[Start of section]

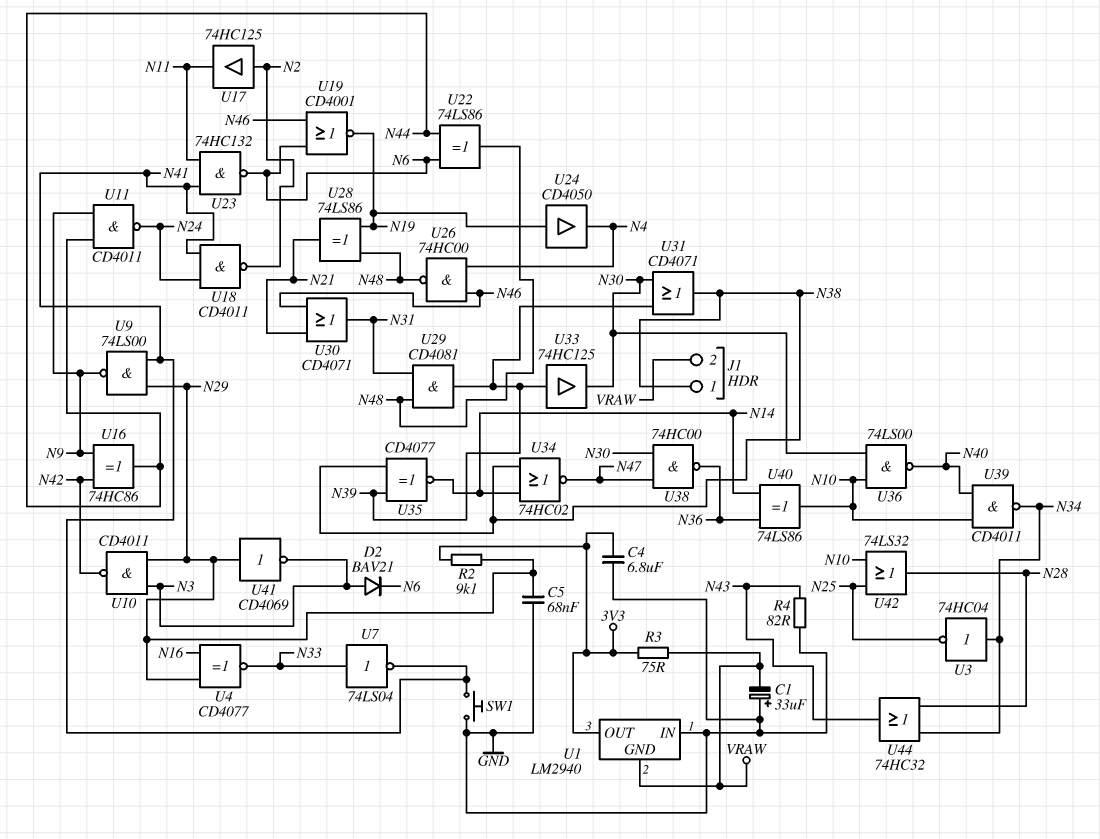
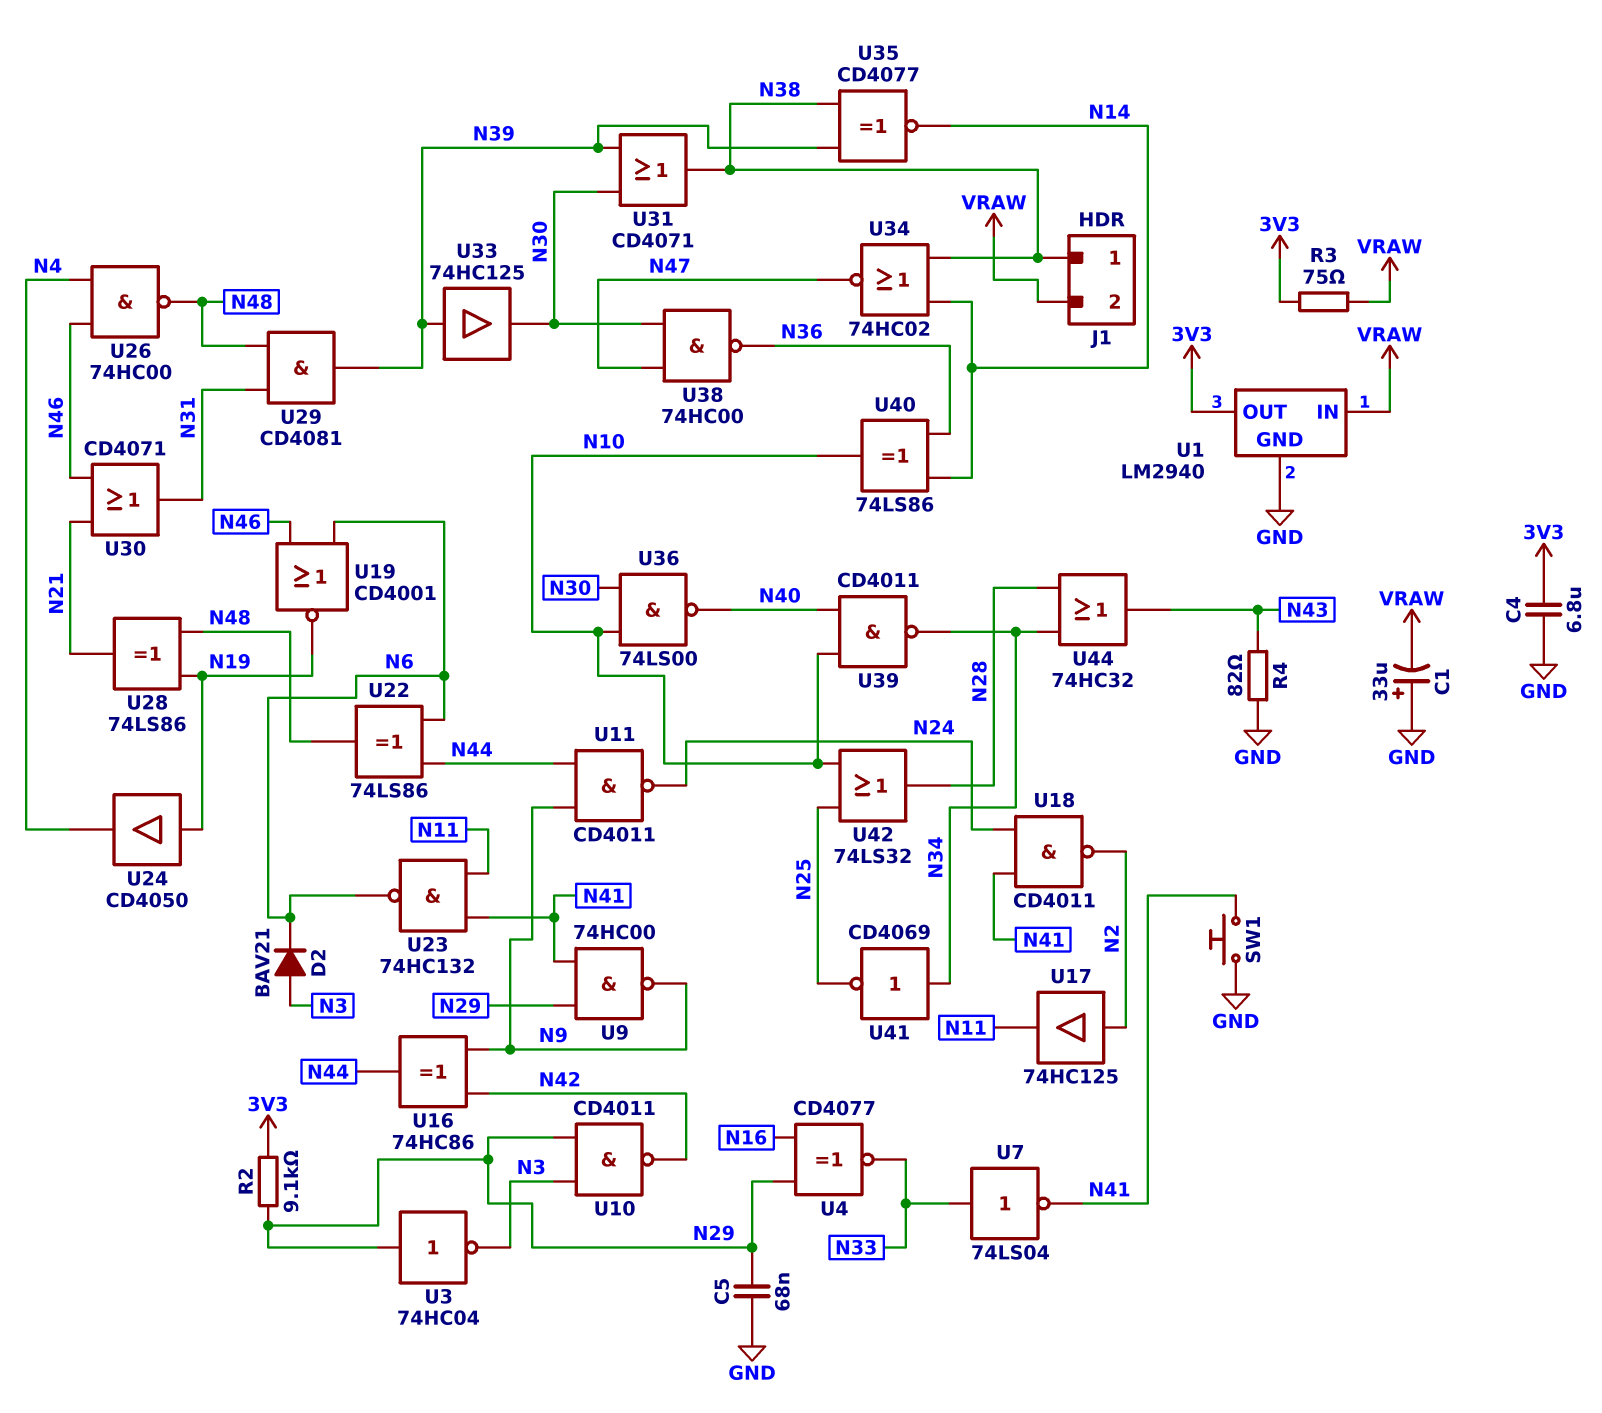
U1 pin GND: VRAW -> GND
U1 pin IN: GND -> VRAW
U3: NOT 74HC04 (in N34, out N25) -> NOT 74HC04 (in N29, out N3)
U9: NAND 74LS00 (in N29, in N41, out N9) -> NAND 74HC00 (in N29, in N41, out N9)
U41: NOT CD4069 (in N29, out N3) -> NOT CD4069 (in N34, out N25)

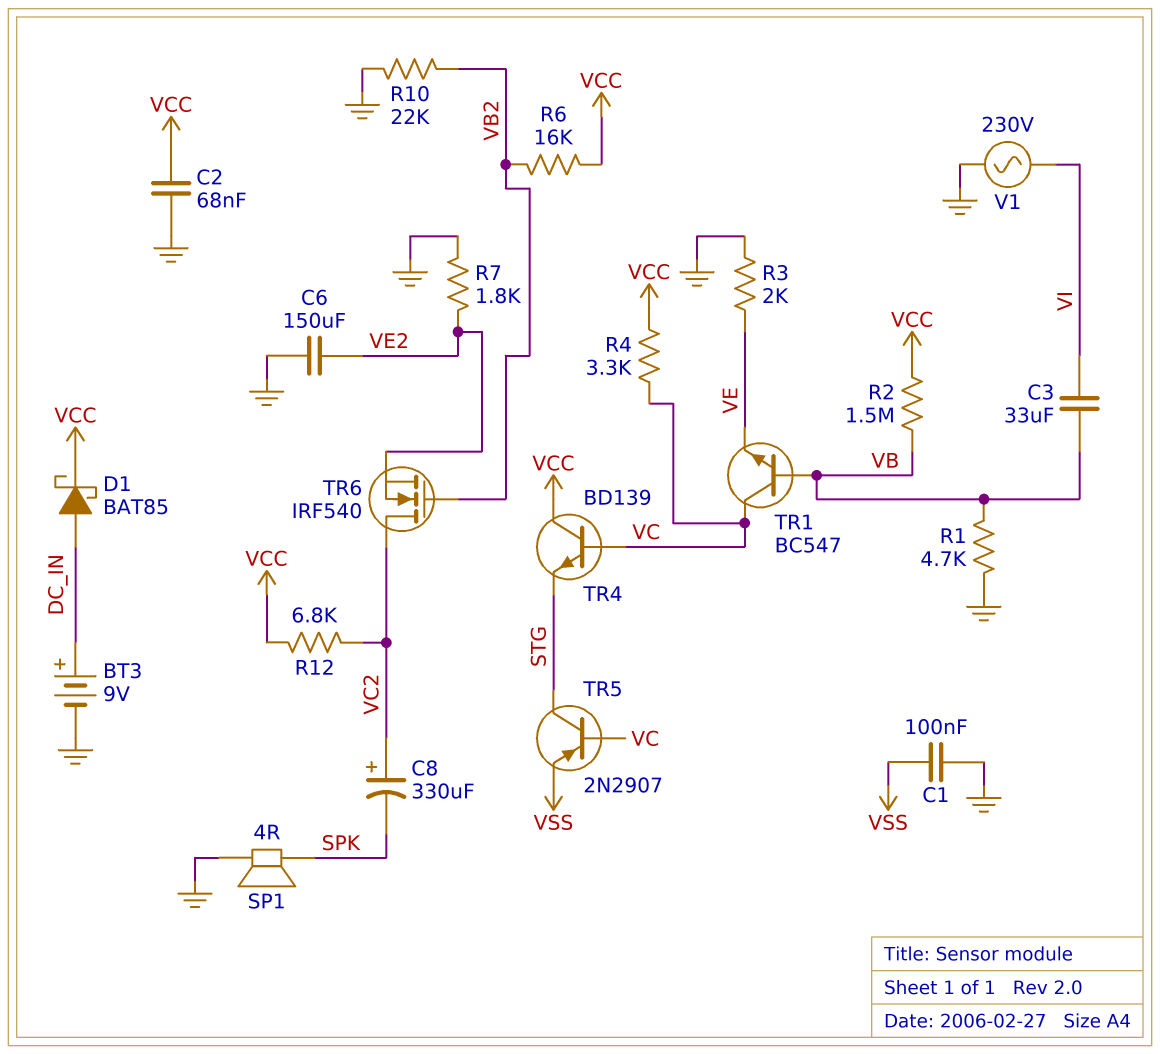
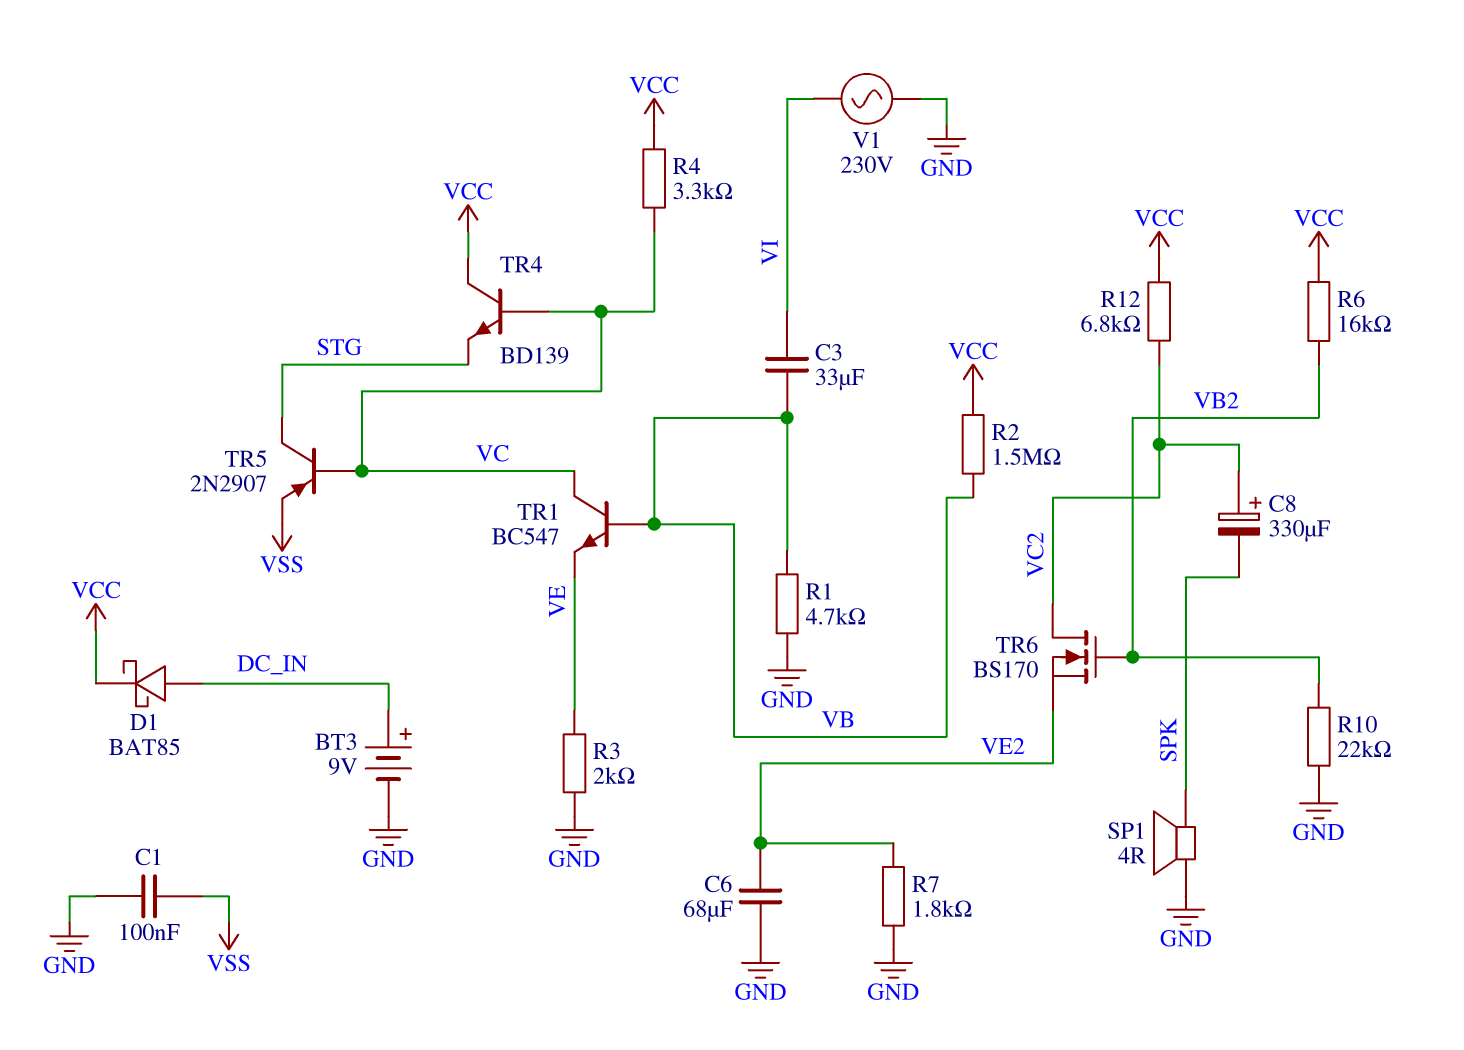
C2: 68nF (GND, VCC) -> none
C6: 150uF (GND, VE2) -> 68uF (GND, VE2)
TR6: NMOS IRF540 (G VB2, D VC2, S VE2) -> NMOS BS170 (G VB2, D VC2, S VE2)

[End of section]

#### Prompt
In the records above, find the line containing "C2: 68nF (GND, VCC) -> none" and output every line from the first through that one, exactly, omitting pictures.

#### Answer to the exercise
U1 pin GND: VRAW -> GND
U1 pin IN: GND -> VRAW
U3: NOT 74HC04 (in N34, out N25) -> NOT 74HC04 (in N29, out N3)
U9: NAND 74LS00 (in N29, in N41, out N9) -> NAND 74HC00 (in N29, in N41, out N9)
U41: NOT CD4069 (in N29, out N3) -> NOT CD4069 (in N34, out N25)

C2: 68nF (GND, VCC) -> none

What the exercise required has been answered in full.